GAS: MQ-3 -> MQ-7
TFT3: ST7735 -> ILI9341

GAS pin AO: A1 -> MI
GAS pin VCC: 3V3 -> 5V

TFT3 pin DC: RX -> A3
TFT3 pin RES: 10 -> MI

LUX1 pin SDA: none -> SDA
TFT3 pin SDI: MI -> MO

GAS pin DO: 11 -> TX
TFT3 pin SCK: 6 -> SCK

#####

Exercise - Only the lines from the one containing "GAS pin AO: A1 -> MI" through the last line of the material belong in your answer; output them exactly.

Answer below -
GAS pin AO: A1 -> MI
GAS pin VCC: 3V3 -> 5V

TFT3 pin DC: RX -> A3
TFT3 pin RES: 10 -> MI

LUX1 pin SDA: none -> SDA
TFT3 pin SDI: MI -> MO

GAS pin DO: 11 -> TX
TFT3 pin SCK: 6 -> SCK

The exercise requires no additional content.